With the images removed, transcribe the listing that follows exactly.

BEGIN Data shown

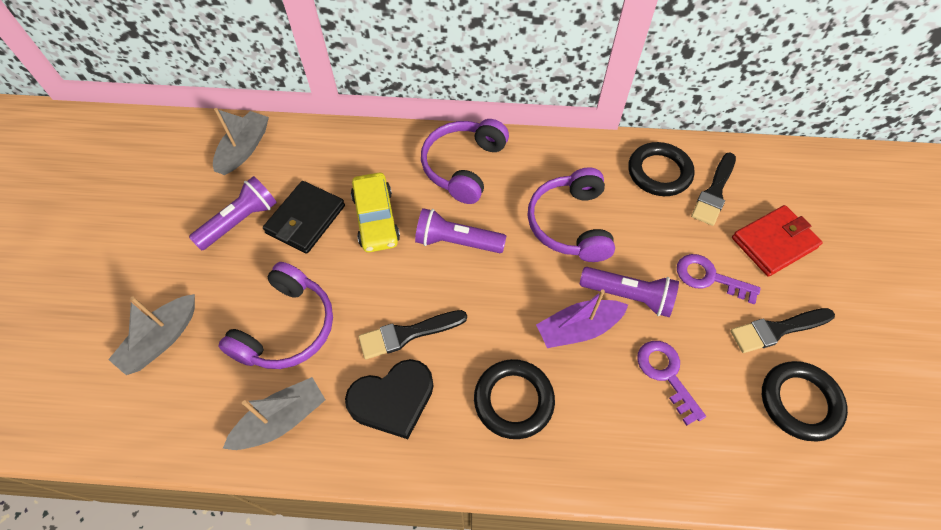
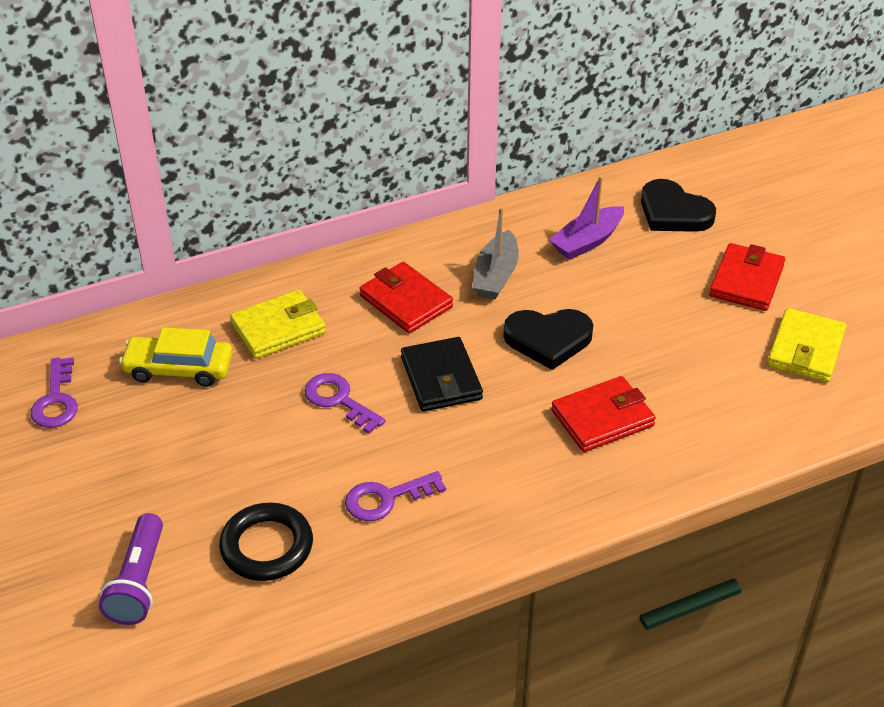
black brush: 3 -> 0
black heart: 1 -> 2
black ring: 3 -> 1
grey boat: 3 -> 1
purple flashlight: 3 -> 1
purple headphones: 3 -> 0
purple key: 2 -> 3
red wallet: 1 -> 3
yellow wallet: 0 -> 2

END Data shown

### Solution
black brush: 3 -> 0
black heart: 1 -> 2
black ring: 3 -> 1
grey boat: 3 -> 1
purple flashlight: 3 -> 1
purple headphones: 3 -> 0
purple key: 2 -> 3
red wallet: 1 -> 3
yellow wallet: 0 -> 2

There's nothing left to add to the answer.